**What is being asked**
What you give back must match the data exactly, minus the pictures.
---------- Data provided
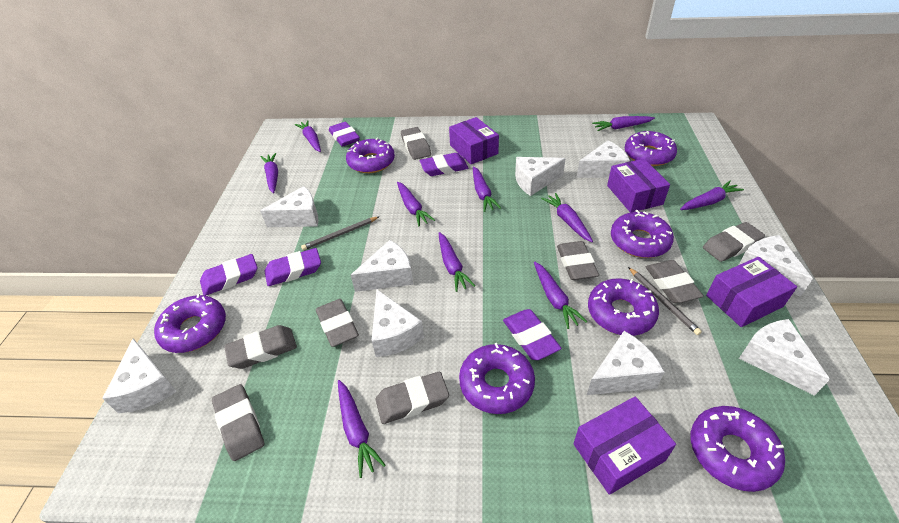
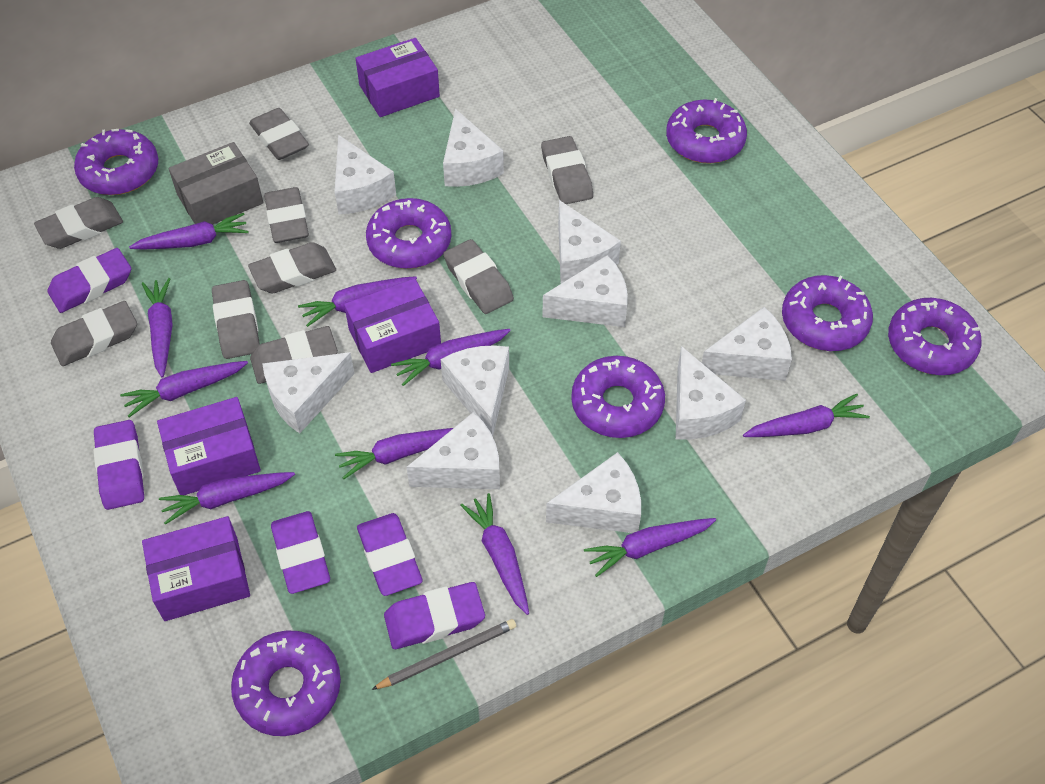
grey box: 0 -> 1
grey eraser: 8 -> 9
grey pencil: 2 -> 1
white cheese: 9 -> 10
--------------------
**Task result**
grey box: 0 -> 1
grey eraser: 8 -> 9
grey pencil: 2 -> 1
white cheese: 9 -> 10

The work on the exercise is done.